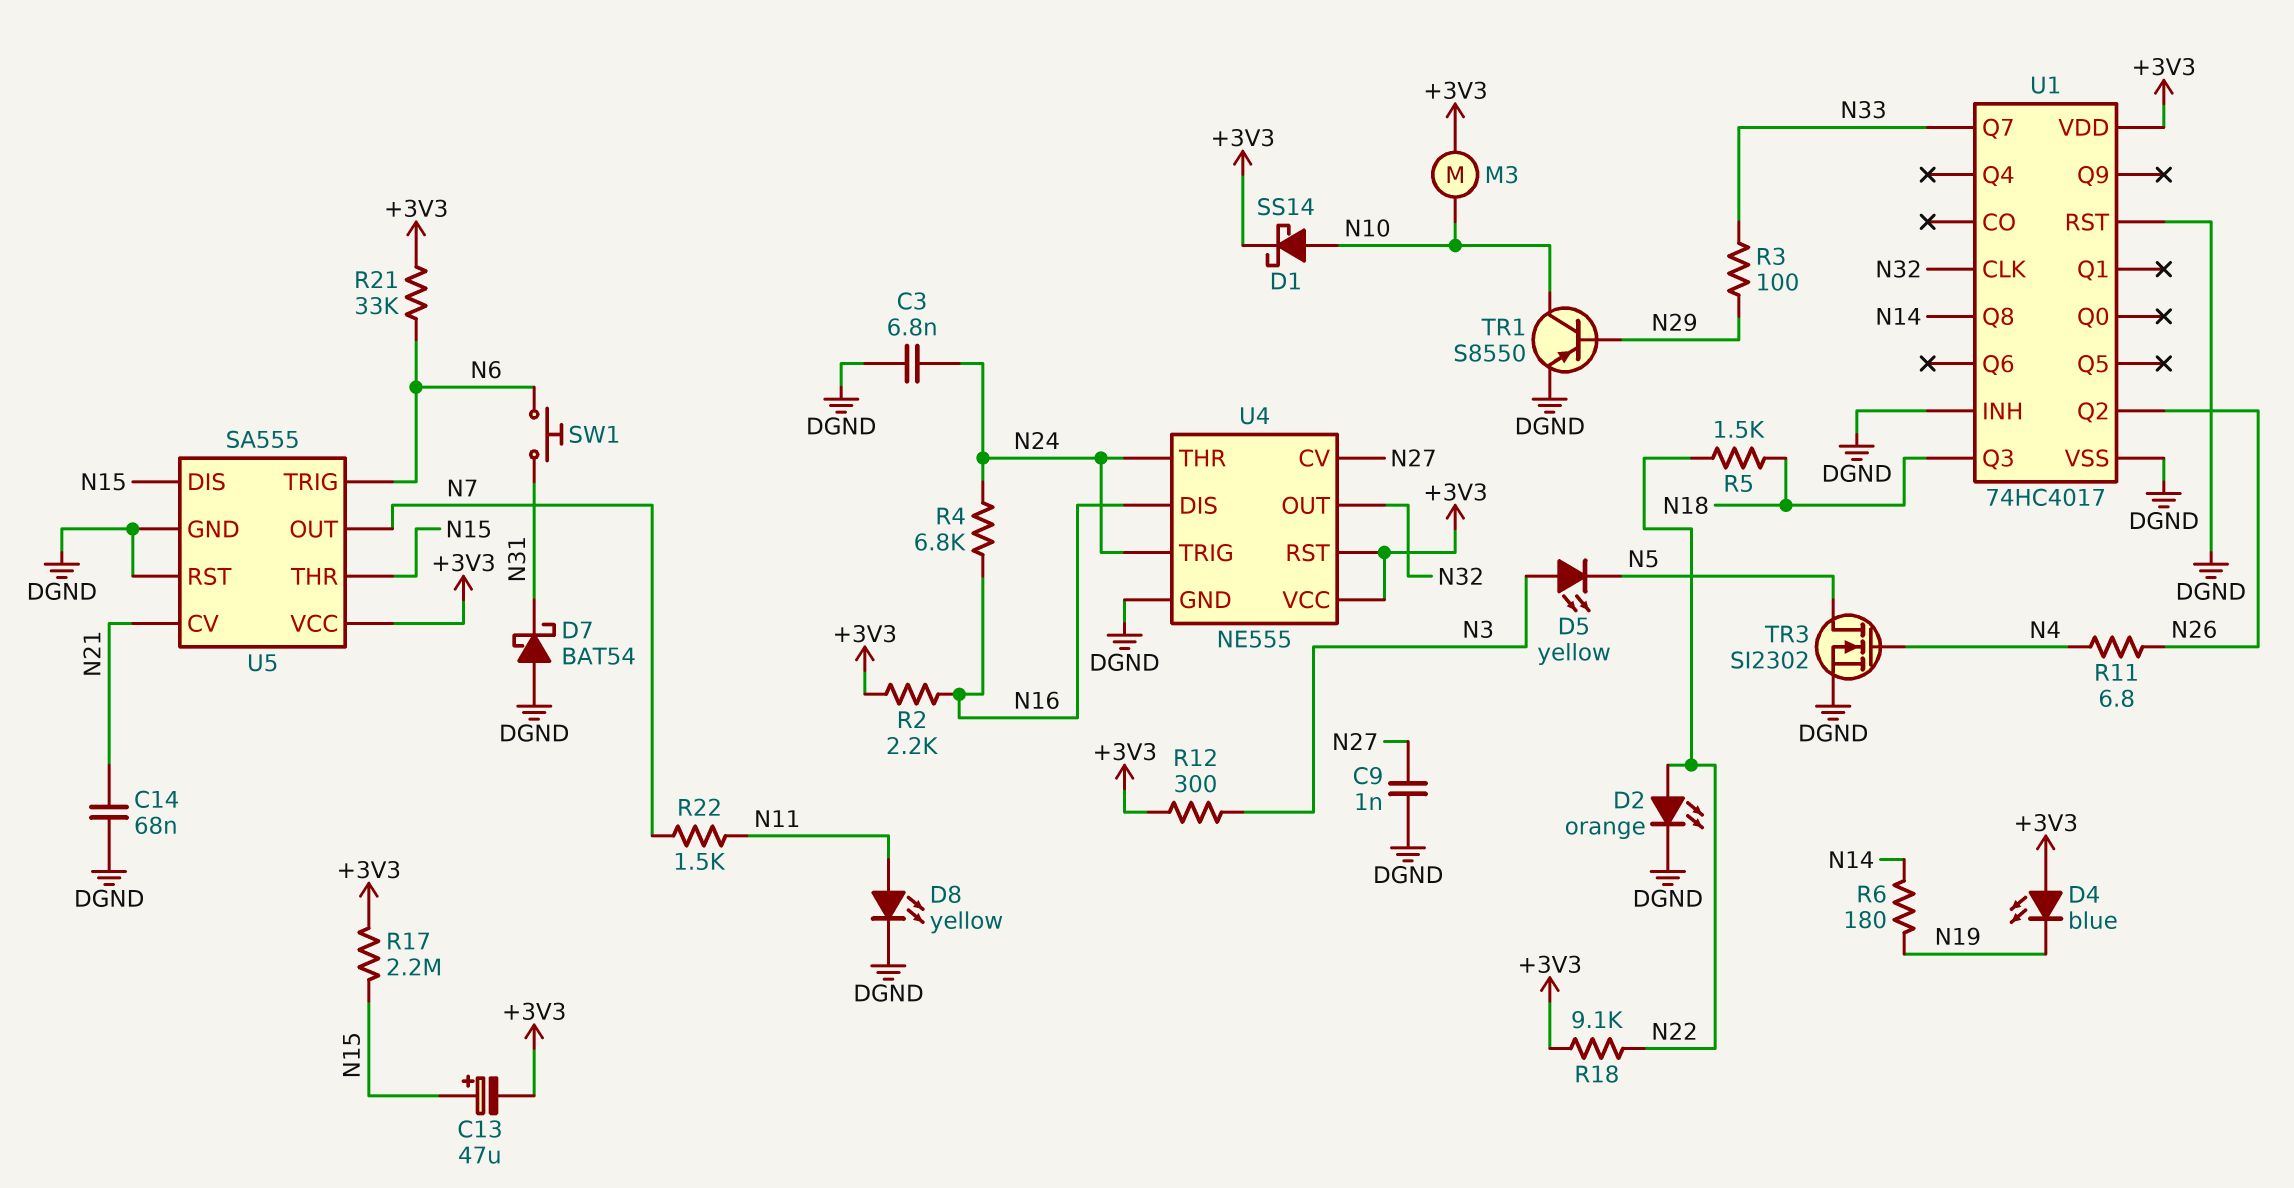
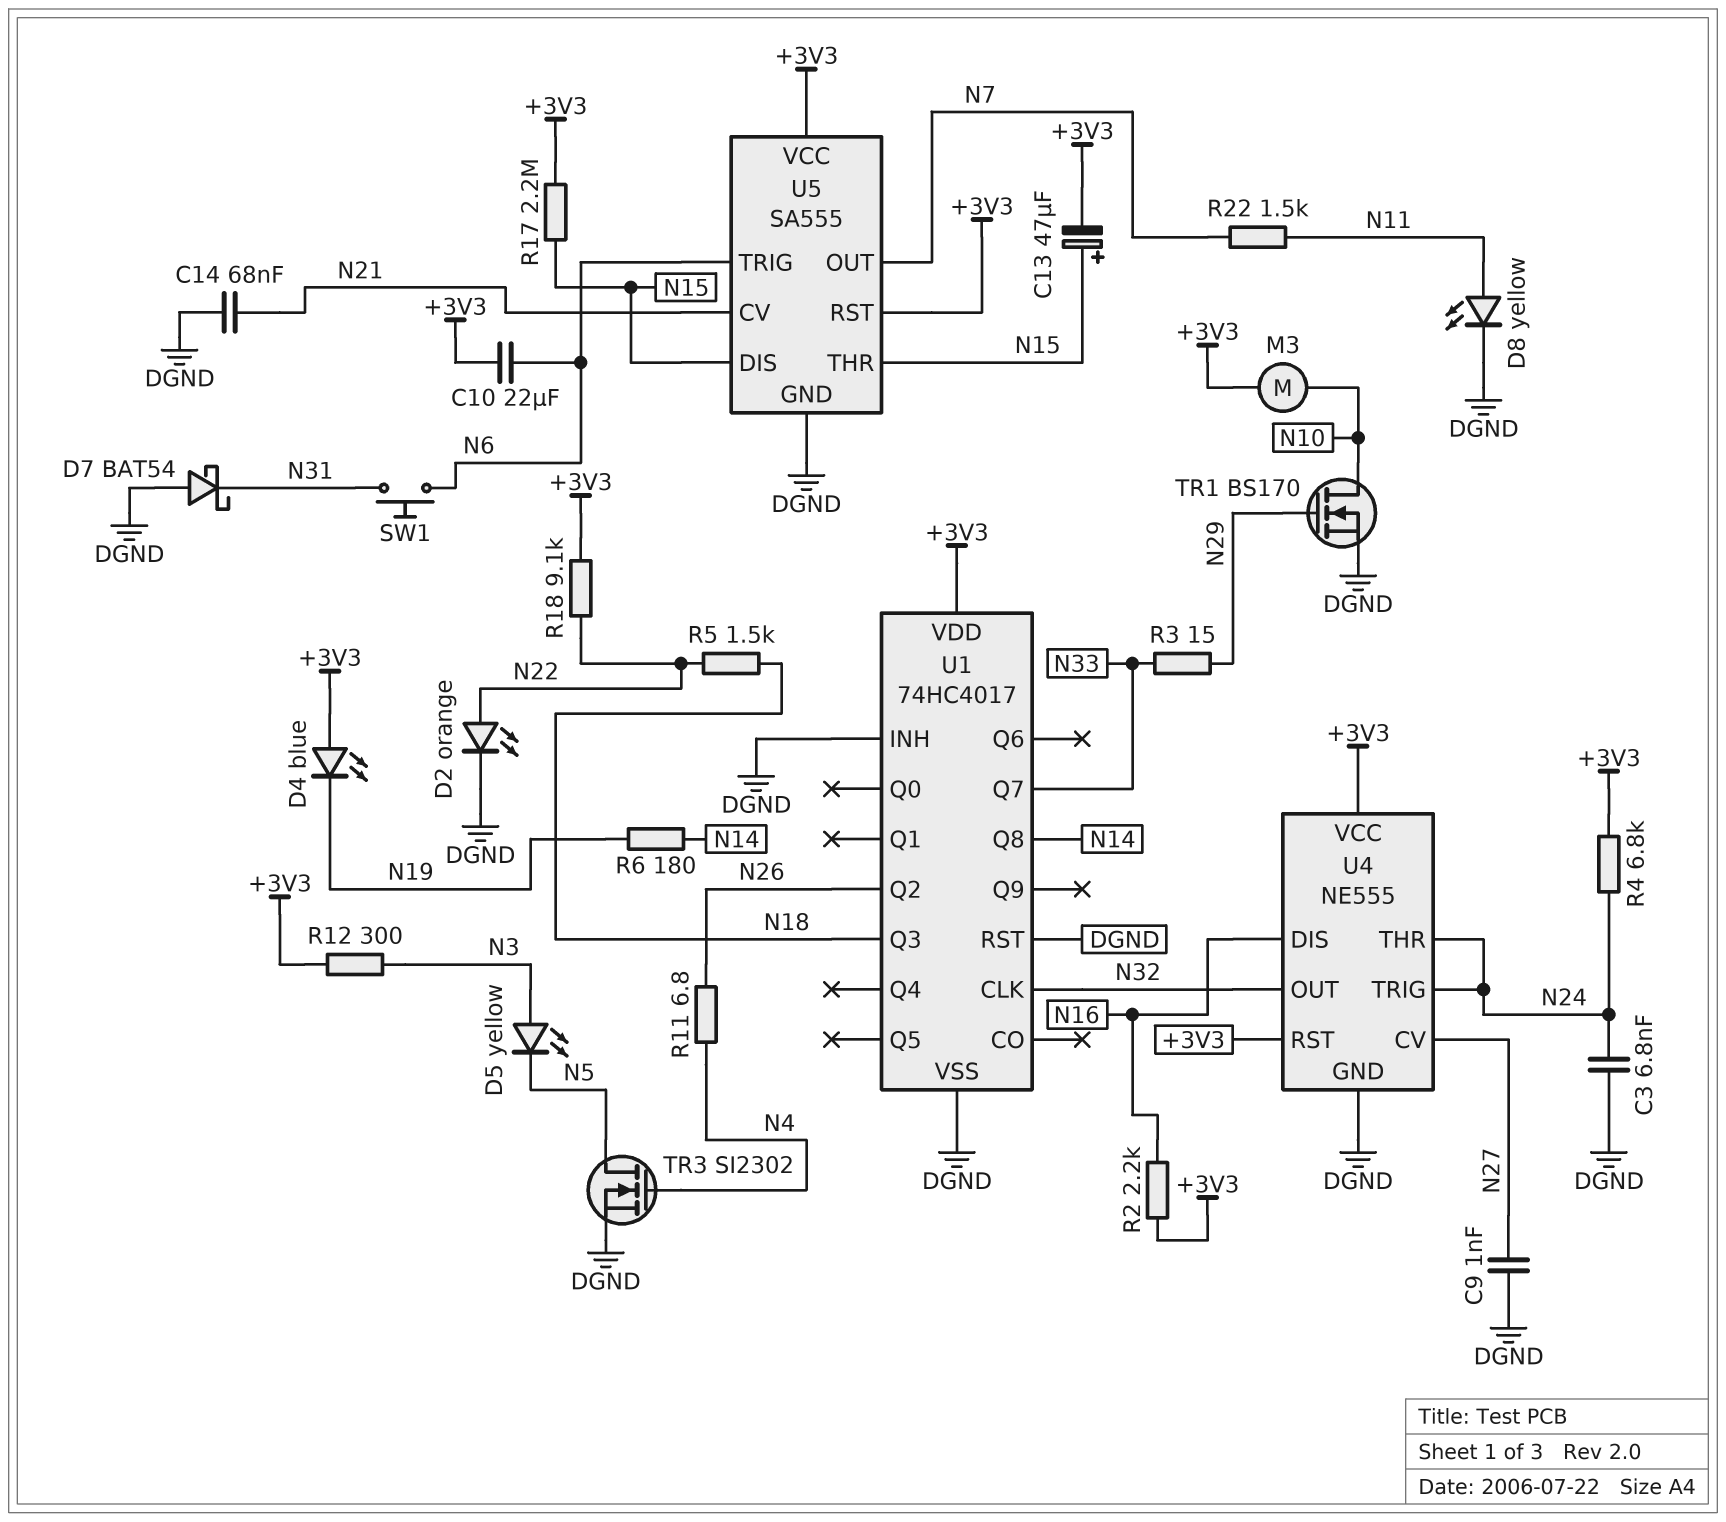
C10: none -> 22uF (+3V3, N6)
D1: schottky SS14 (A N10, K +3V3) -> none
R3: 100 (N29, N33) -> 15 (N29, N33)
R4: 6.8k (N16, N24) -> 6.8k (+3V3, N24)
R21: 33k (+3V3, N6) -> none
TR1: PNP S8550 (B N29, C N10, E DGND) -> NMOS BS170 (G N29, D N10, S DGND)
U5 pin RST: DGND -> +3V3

============================================================

■ Work item ■
State how many lines of the records above contain the word "none", giving only that number.

■ Problem solution ■
3